[Colored object tallies]
================

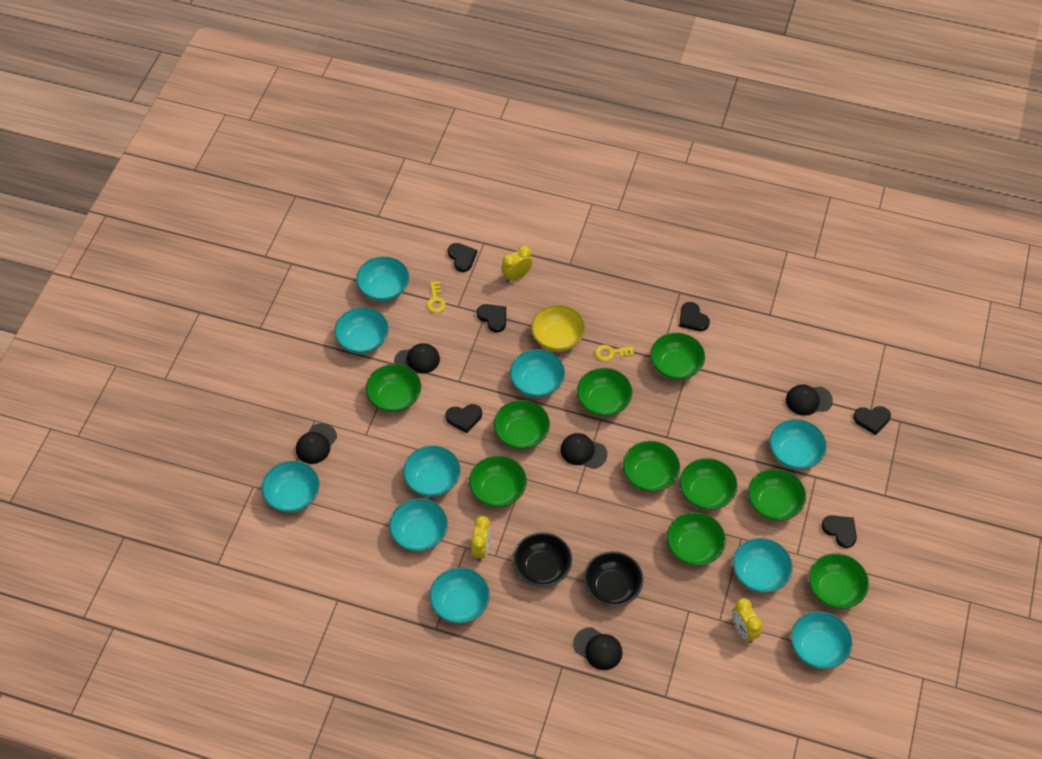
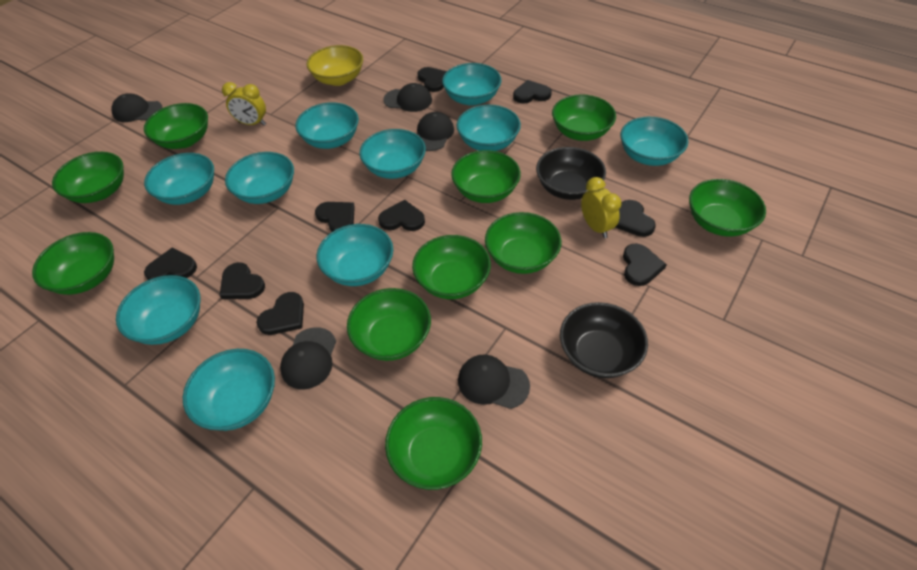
black heart: 6 -> 9
yellow clock: 3 -> 2
yellow key: 2 -> 0

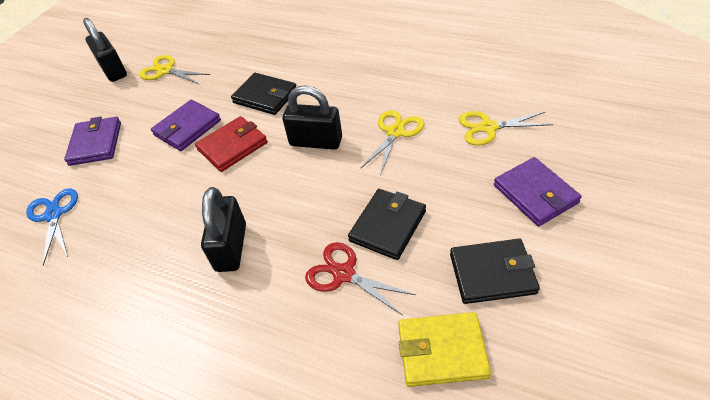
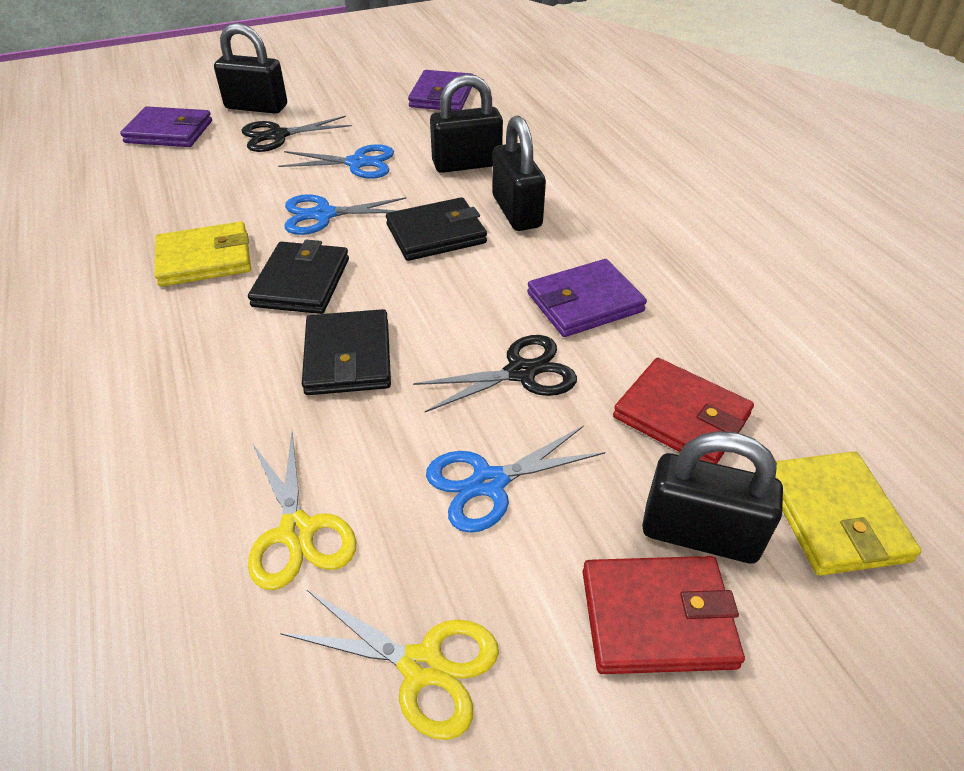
black padlock: 3 -> 4
black scissors: 0 -> 2
blue scissors: 1 -> 3
red scissors: 1 -> 0
red wallet: 1 -> 2
yellow scissors: 3 -> 2
yellow wallet: 1 -> 2

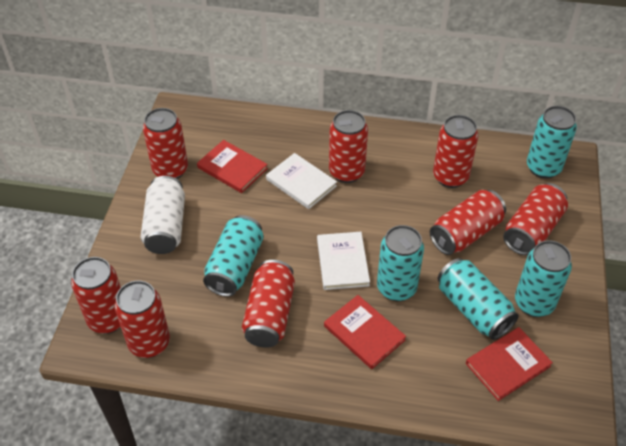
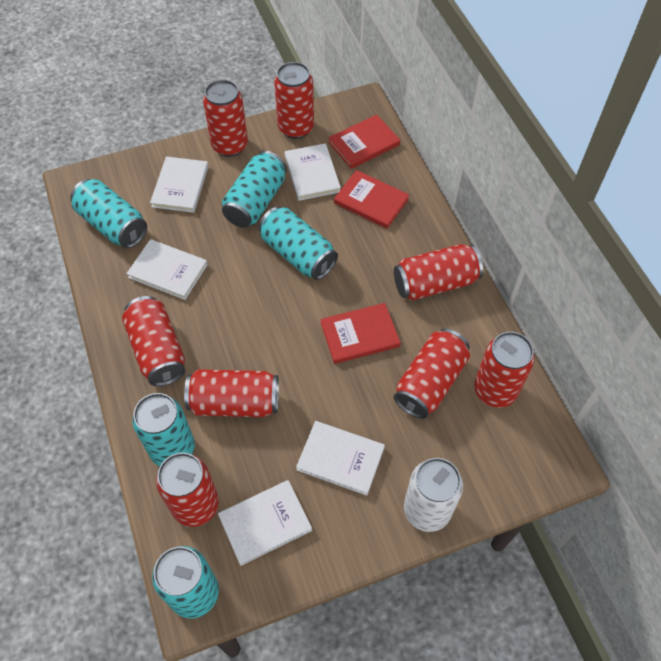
white book: 2 -> 5

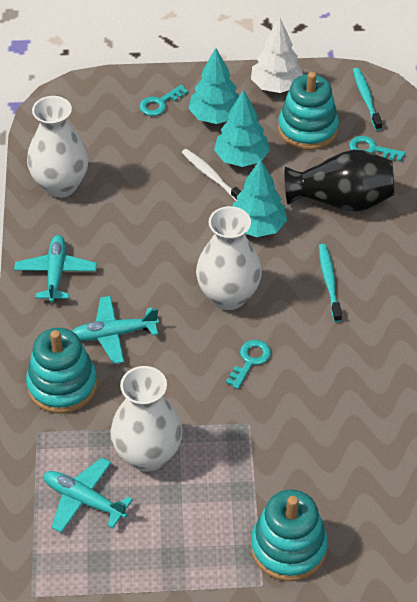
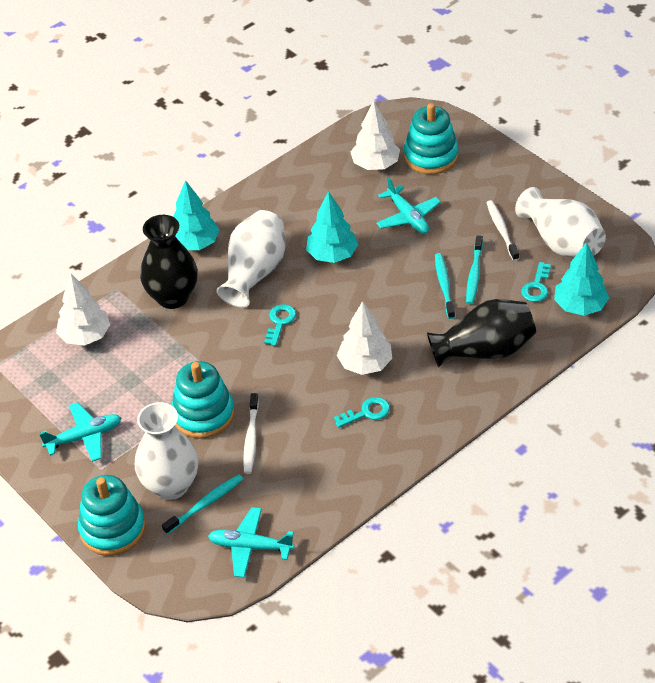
black vase: 1 -> 2
turquoise toothbrush: 2 -> 3
white toothbrush: 1 -> 2
white tree: 1 -> 3

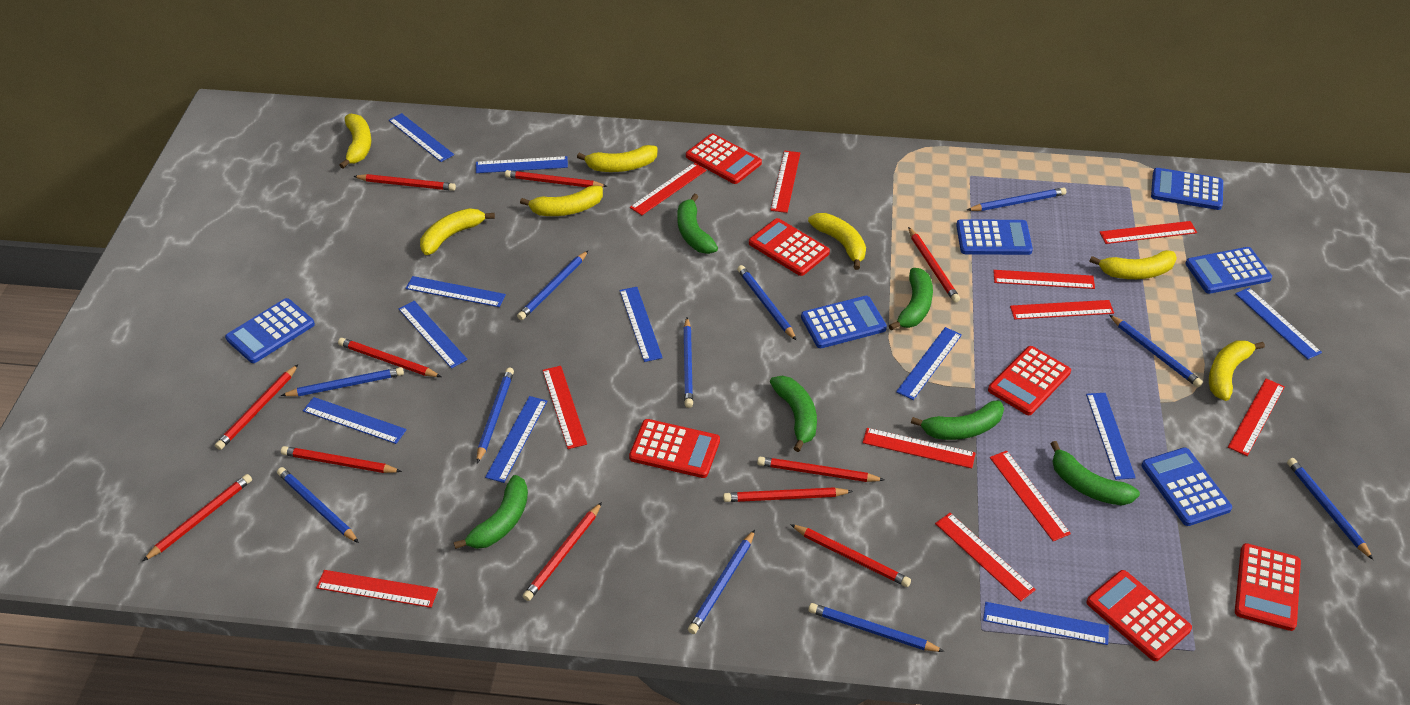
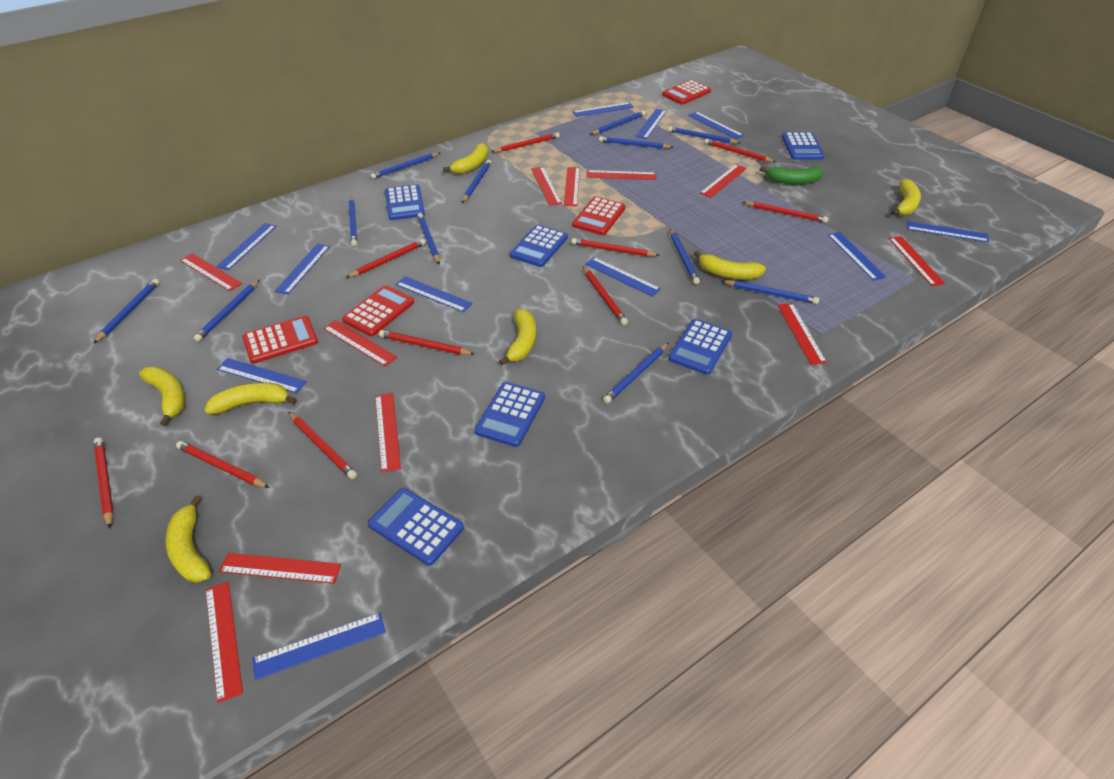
blue pencil: 11 -> 12
green banana: 6 -> 1
red calculator: 6 -> 4
red pencil: 11 -> 10

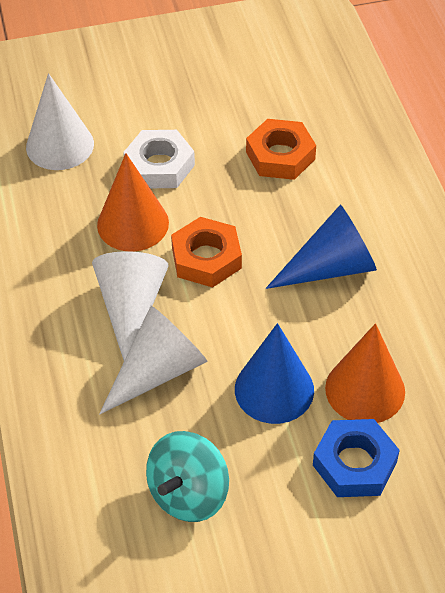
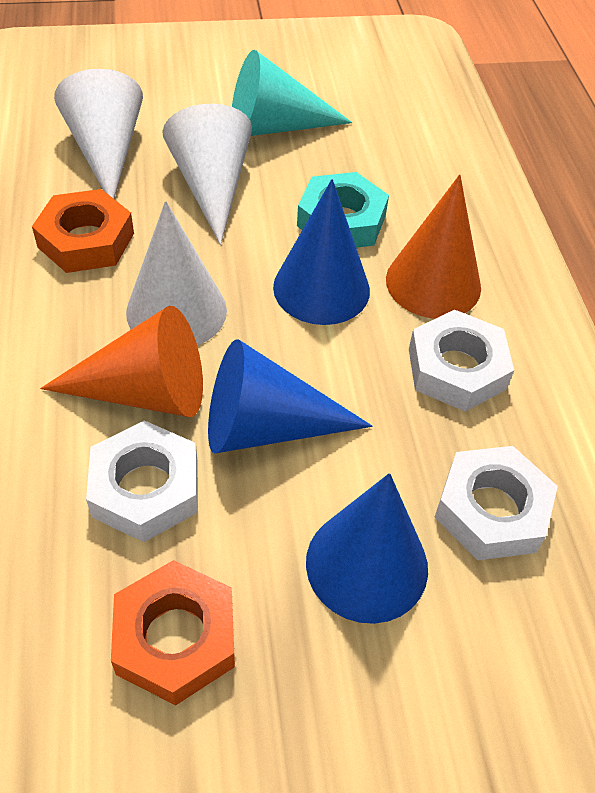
blue cone: 2 -> 3
blue nut: 1 -> 0
turquoise cone: 0 -> 1
turquoise nut: 0 -> 1
turquoise spinning top: 1 -> 0
white nut: 1 -> 3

================

▶ Your instructions
Output the number of lines in the records above that contain the string "blue", and no other text.

▶ Response
4